(Data records)

*** Begin section ***

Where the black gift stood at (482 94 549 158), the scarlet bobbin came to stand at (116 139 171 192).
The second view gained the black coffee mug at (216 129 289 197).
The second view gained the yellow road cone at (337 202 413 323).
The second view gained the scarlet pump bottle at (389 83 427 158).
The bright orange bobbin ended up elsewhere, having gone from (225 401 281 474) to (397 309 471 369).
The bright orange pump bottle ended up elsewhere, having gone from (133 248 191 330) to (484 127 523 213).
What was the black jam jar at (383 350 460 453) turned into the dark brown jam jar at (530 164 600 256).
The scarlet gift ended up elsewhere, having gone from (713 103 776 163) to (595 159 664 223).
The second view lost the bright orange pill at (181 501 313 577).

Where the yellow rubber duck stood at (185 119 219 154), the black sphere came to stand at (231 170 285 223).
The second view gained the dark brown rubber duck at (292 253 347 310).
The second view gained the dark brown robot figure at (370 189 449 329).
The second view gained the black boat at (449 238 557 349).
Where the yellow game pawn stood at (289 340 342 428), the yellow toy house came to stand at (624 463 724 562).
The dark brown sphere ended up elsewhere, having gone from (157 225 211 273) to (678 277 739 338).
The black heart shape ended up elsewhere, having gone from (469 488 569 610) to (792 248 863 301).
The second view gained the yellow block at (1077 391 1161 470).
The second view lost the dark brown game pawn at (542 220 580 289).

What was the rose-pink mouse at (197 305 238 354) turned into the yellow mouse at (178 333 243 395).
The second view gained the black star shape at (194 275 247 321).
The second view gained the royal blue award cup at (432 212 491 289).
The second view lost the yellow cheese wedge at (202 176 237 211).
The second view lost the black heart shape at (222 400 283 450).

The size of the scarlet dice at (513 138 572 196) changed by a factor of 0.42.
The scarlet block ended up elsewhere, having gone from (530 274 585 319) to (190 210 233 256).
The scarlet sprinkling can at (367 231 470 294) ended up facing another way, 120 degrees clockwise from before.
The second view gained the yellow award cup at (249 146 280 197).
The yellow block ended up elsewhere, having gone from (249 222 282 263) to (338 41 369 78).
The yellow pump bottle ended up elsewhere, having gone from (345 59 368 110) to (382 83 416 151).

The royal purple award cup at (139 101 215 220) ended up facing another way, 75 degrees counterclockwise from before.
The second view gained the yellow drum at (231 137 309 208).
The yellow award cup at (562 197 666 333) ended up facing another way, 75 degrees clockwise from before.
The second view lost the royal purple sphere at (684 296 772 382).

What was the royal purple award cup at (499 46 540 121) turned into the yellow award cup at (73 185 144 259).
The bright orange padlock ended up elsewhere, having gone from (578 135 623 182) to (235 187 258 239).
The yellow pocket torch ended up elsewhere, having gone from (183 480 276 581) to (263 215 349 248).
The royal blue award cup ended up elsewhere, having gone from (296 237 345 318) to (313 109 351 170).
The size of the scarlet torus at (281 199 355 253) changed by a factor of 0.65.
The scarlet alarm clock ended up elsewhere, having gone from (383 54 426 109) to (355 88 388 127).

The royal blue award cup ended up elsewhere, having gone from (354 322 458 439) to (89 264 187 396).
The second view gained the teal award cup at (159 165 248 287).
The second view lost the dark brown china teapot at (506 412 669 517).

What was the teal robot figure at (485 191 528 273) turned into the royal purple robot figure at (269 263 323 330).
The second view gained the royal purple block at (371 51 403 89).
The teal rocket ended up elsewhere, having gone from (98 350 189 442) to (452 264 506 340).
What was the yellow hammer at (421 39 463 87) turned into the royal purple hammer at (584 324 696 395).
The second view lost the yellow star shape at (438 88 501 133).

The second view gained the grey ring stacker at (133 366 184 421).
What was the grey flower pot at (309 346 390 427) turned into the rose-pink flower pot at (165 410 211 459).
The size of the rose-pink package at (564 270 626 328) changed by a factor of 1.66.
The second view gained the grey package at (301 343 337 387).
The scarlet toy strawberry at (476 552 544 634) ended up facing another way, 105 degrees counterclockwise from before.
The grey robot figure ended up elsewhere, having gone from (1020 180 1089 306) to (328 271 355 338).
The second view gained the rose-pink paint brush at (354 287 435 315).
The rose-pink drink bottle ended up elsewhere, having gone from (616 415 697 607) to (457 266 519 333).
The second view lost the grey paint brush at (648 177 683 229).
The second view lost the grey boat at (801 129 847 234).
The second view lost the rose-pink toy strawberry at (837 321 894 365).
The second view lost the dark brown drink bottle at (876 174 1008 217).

*** End section ***

TRY IT >> Find the lines in the records that contain the word "gift", then copy every one of them.

SOLUTION >>
Where the black gift stood at (482 94 549 158), the scarlet bobbin came to stand at (116 139 171 192).
The scarlet gift ended up elsewhere, having gone from (713 103 776 163) to (595 159 664 223).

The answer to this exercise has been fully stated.